Assignment:
Could you copy exactly the lines from the one containing "U2 pin SER: MOSI -> LD" through the last line of the records, leaving out every picture?

Collection entries:
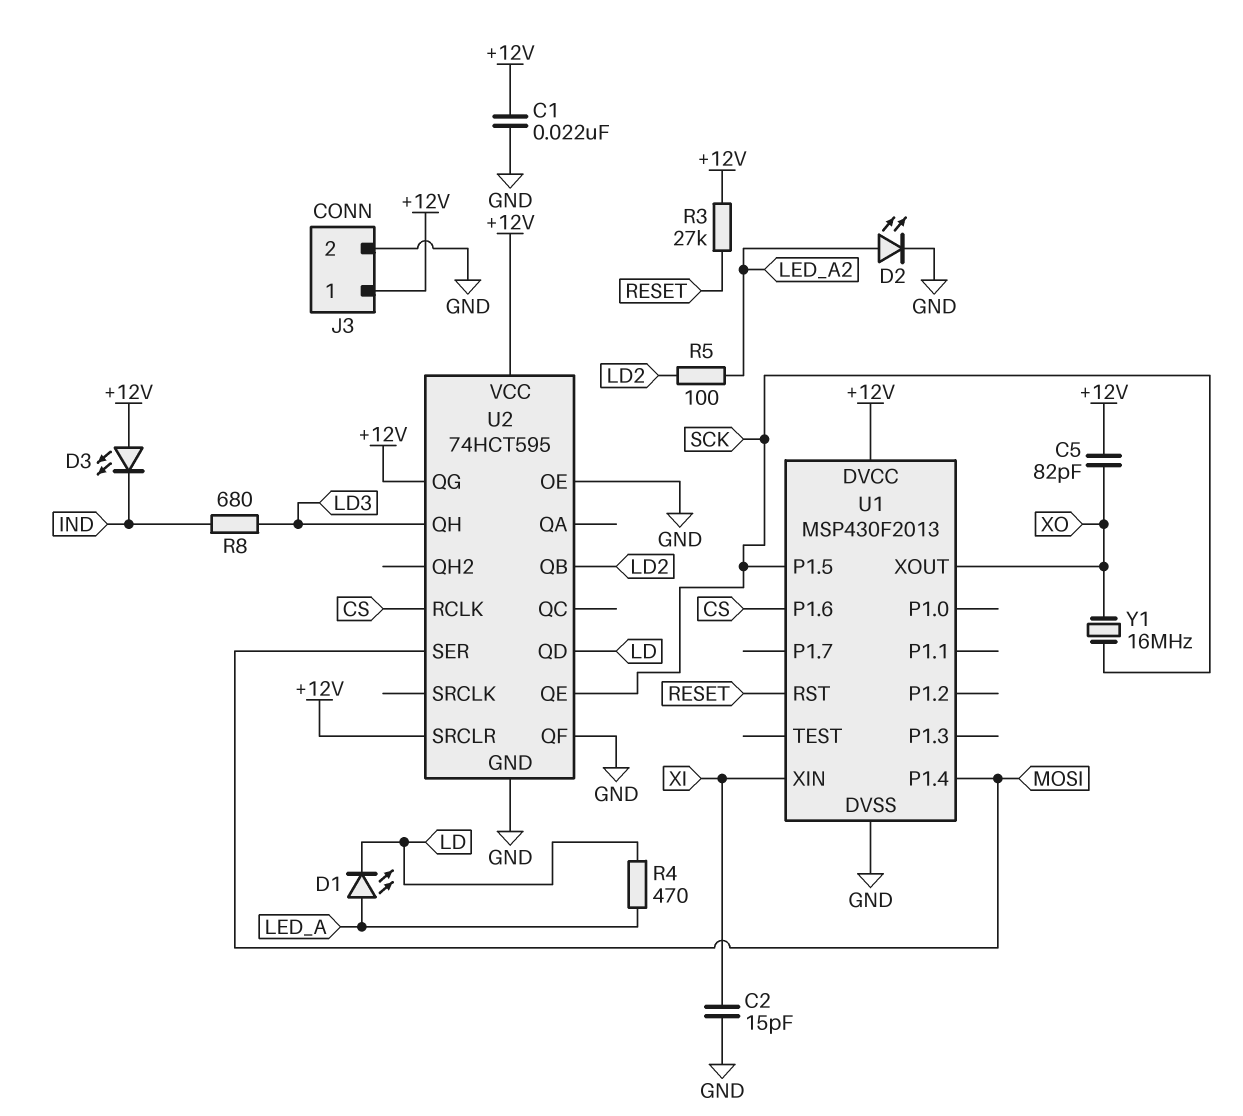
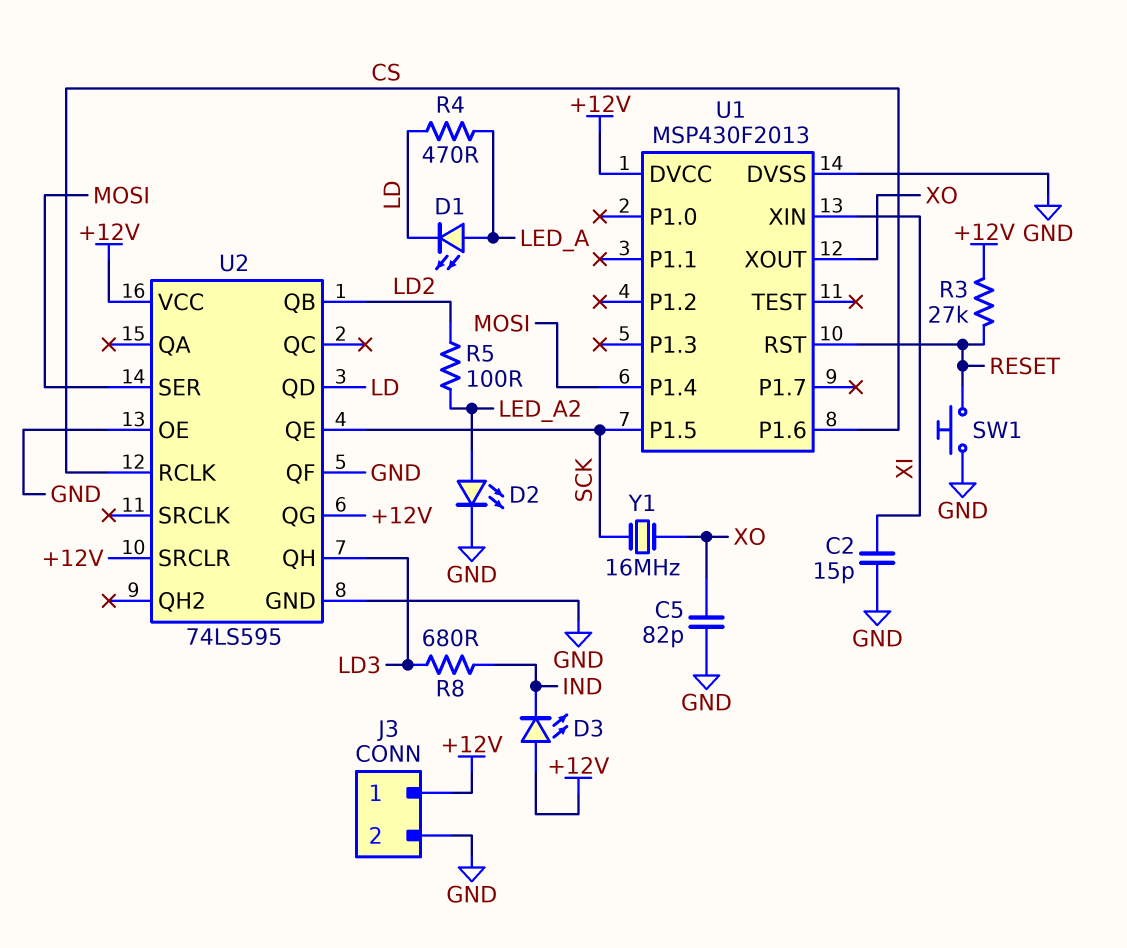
C1: 22nF (+12V, GND) -> none
C5: 82pF (+12V, XO) -> 82pF (GND, XO)
SW1: none -> button (GND, RESET)
U2: 74HCT595 -> 74LS595

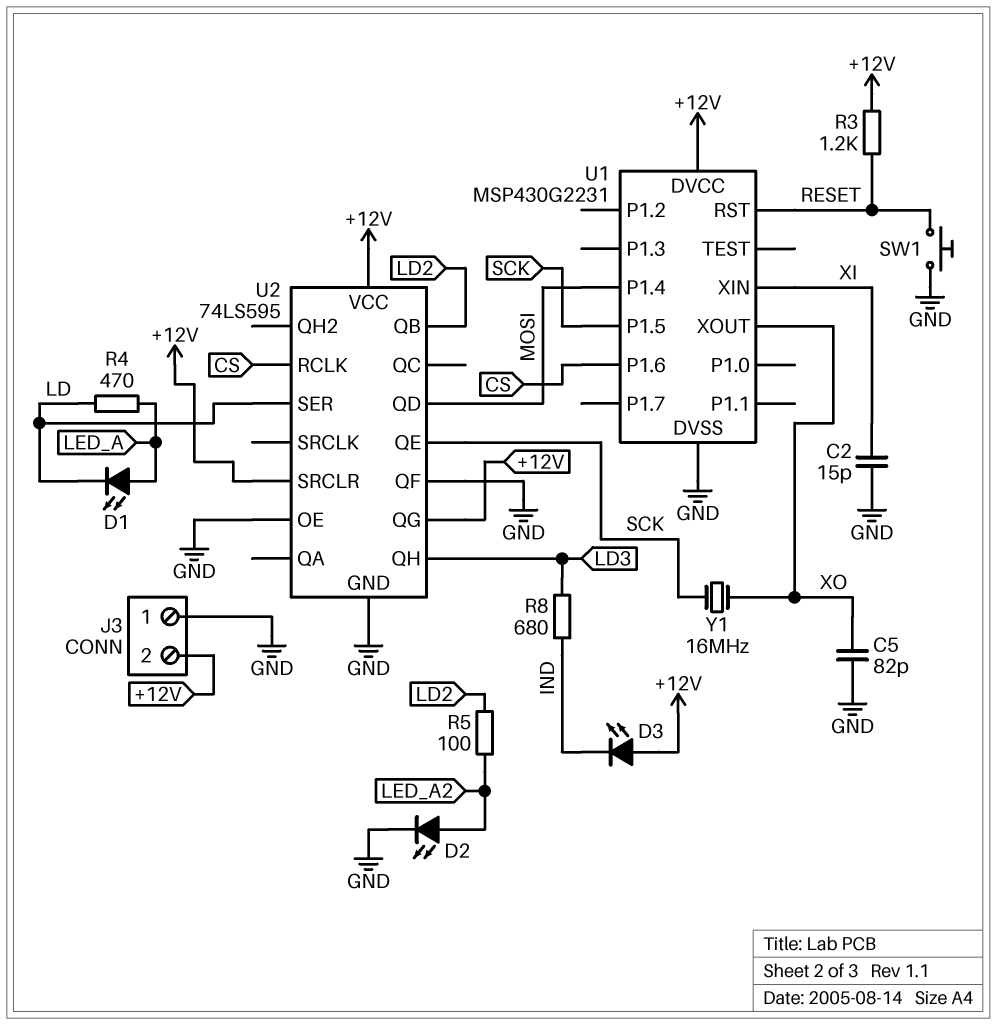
J3 pin 1: +12V -> GND
J3 pin 2: GND -> +12V
R3: 27k (+12V, RESET) -> 1.2k (+12V, RESET)
U1: MSP430F2013 -> MSP430G2231
U2 pin QD: LD -> MOSI
U2 pin SER: MOSI -> LD

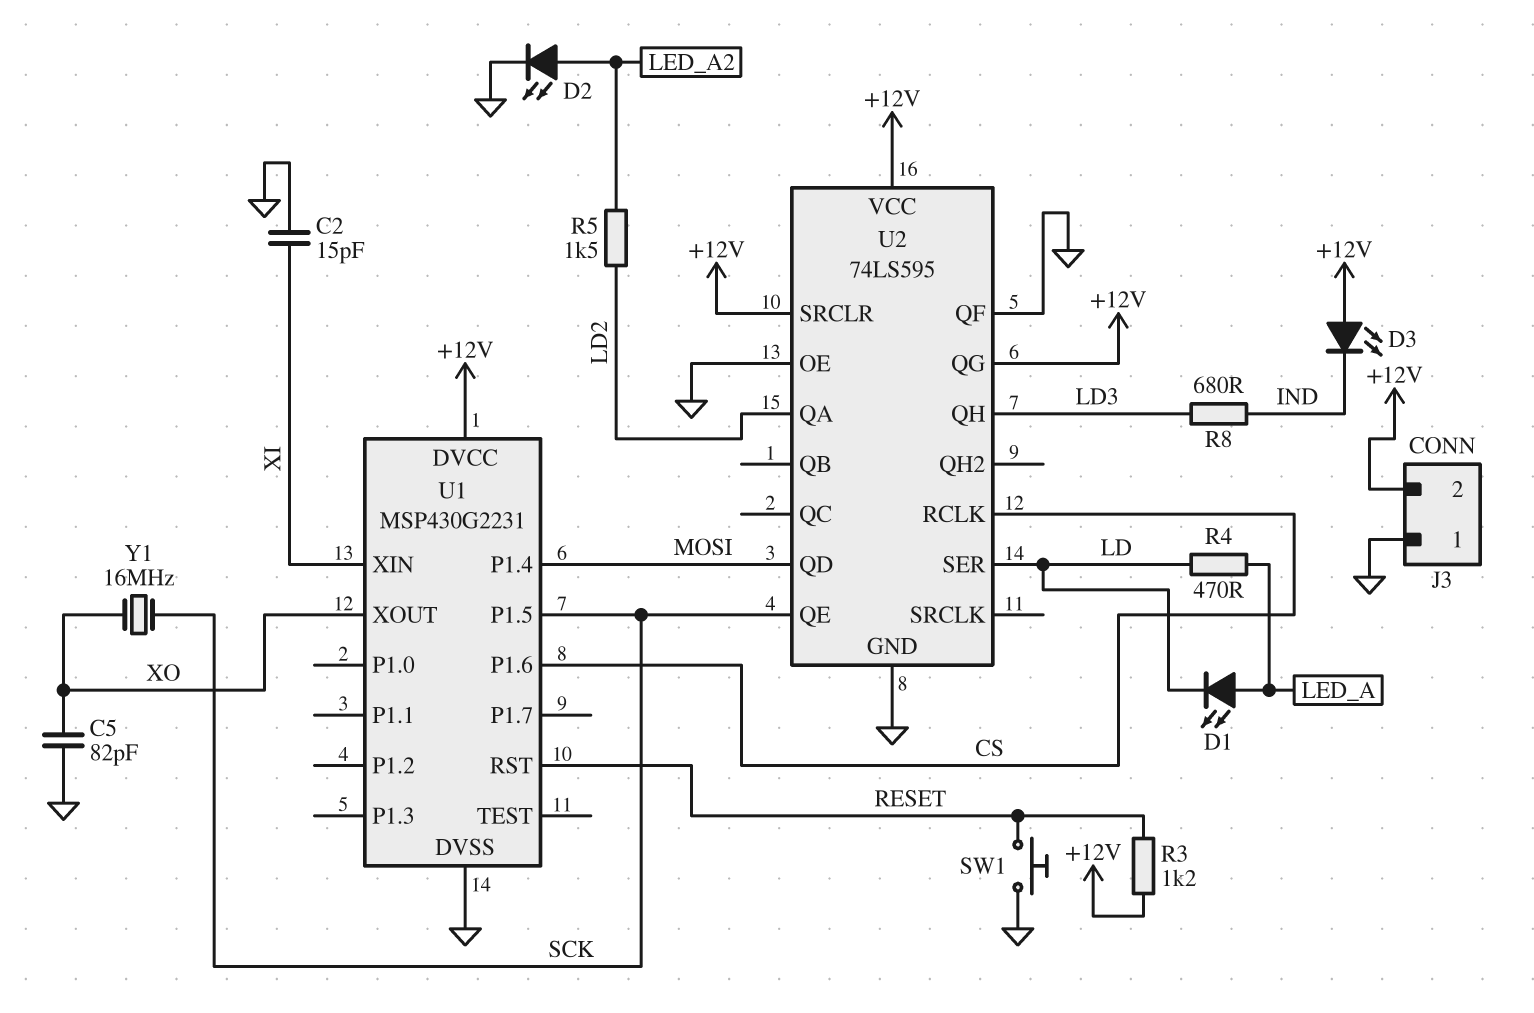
R5: 100 (LD2, LED_A2) -> 1.5k (LD2, LED_A2)
U2 pin QA: none -> LD2
U2 pin QB: LD2 -> none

Task solution:
U2 pin SER: MOSI -> LD

R5: 100 (LD2, LED_A2) -> 1.5k (LD2, LED_A2)
U2 pin QA: none -> LD2
U2 pin QB: LD2 -> none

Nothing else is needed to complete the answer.